__Problem requirements__.
Return the line that contains "R112: 2.2k (FB2, VP) -> 2.2k (-12V, FB2)" plus every line after it to the end of the entries below, exactly as given, and stop there.

Collection entries:
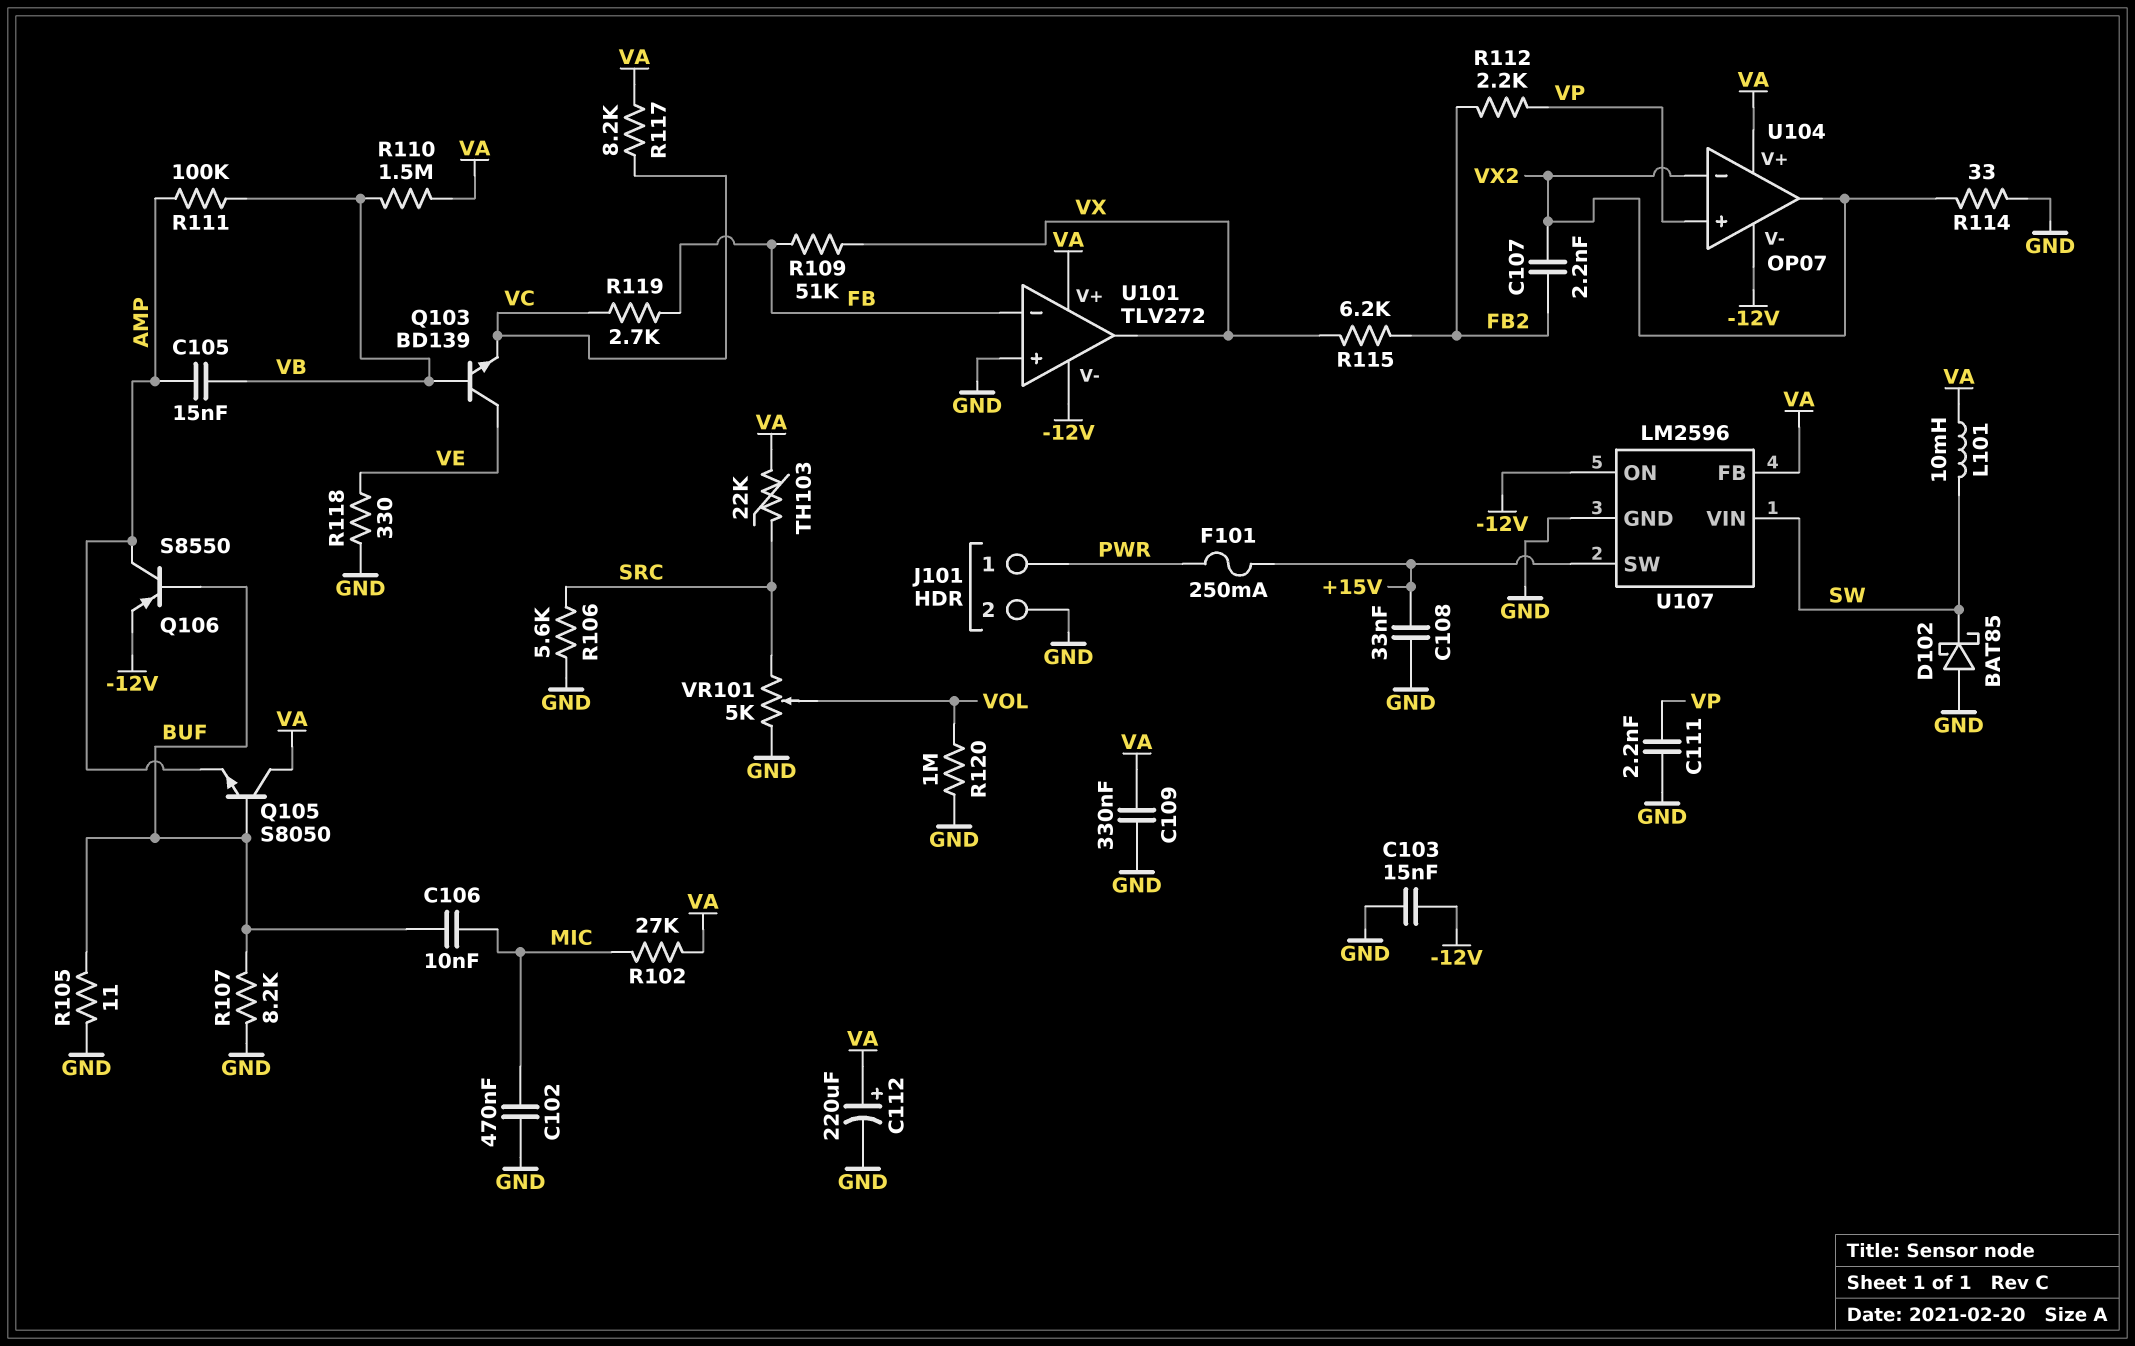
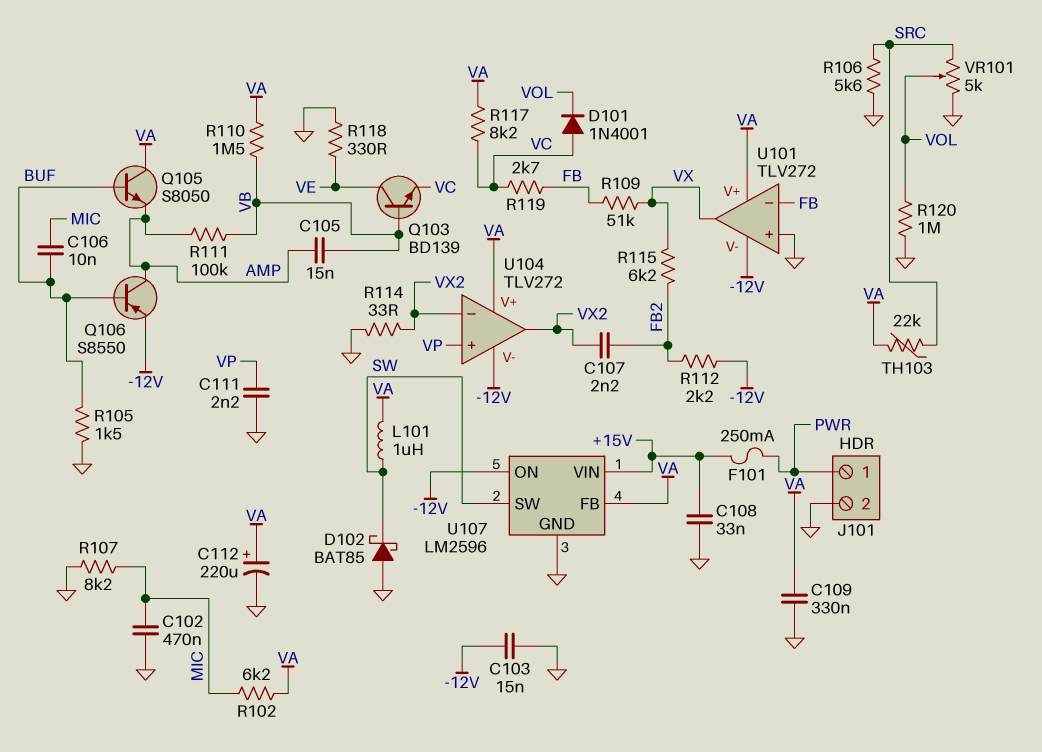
D101: none -> diode 1N4001 (A VC, K VOL)
L101: 10mH (SW, VA) -> 1uH (SW, VA)
R102: 27k (MIC, VA) -> 6.2k (MIC, VA)
R105: 11 (BUF, GND) -> 1.5k (BUF, GND)
R107: 8.2k (BUF, GND) -> 8.2k (GND, MIC)
R112: 2.2k (FB2, VP) -> 2.2k (-12V, FB2)
U104: OP07 -> TLV272
U107 pin SW: +15V -> SW
U107 pin VIN: SW -> +15V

__Answer space__.
R112: 2.2k (FB2, VP) -> 2.2k (-12V, FB2)
U104: OP07 -> TLV272
U107 pin SW: +15V -> SW
U107 pin VIN: SW -> +15V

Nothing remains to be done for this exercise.